[Data excerpts]
#####
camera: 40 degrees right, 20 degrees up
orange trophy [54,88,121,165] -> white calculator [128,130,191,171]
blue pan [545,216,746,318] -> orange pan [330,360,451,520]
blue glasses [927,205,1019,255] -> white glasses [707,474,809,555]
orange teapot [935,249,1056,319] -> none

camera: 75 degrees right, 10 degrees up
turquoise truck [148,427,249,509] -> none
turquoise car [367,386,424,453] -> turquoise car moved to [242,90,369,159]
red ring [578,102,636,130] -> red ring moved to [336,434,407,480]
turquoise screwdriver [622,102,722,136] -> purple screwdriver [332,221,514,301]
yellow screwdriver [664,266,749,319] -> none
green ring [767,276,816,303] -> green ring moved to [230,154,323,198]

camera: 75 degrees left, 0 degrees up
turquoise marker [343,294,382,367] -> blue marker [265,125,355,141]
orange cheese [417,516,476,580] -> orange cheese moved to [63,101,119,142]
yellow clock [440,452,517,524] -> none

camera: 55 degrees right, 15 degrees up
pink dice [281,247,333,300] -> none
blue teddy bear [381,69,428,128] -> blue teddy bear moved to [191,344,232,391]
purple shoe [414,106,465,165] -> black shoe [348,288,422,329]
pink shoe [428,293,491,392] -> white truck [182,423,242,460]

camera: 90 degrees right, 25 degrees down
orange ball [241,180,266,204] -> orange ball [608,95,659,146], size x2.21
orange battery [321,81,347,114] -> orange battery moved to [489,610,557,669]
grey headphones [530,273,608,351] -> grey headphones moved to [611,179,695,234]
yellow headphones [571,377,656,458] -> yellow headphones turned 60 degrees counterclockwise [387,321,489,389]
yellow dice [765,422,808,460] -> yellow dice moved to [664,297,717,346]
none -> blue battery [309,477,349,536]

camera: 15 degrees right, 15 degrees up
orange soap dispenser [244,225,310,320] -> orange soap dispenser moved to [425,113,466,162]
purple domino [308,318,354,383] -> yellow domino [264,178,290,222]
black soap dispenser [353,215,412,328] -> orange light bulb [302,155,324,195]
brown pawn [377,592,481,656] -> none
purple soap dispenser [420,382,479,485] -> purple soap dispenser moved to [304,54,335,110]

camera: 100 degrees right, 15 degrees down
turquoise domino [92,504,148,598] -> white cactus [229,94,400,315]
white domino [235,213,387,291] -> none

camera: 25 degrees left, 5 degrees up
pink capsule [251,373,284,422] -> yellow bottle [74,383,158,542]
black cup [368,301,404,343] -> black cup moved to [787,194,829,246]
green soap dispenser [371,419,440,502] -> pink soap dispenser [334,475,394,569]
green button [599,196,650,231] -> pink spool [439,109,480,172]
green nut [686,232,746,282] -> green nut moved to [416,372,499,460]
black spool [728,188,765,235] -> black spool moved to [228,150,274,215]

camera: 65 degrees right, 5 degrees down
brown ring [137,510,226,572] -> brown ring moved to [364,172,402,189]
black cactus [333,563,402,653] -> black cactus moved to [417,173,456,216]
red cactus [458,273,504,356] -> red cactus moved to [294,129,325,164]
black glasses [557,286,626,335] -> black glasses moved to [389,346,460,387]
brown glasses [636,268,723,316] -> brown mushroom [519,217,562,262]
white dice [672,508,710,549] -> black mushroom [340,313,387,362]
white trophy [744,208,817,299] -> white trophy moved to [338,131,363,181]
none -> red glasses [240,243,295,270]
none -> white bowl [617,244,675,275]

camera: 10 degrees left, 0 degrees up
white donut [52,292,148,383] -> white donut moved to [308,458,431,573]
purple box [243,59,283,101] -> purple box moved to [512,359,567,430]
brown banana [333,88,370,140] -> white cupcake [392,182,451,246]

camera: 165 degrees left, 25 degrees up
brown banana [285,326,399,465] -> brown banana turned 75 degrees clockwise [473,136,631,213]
#####
• [ABOUT THIS EXERCISE]:
The required answer is each line of the data in which the word "truck" appears.

• [SOLUTION TO THIS EXERCISE]:
turquoise truck [148,427,249,509] -> none
pink shoe [428,293,491,392] -> white truck [182,423,242,460]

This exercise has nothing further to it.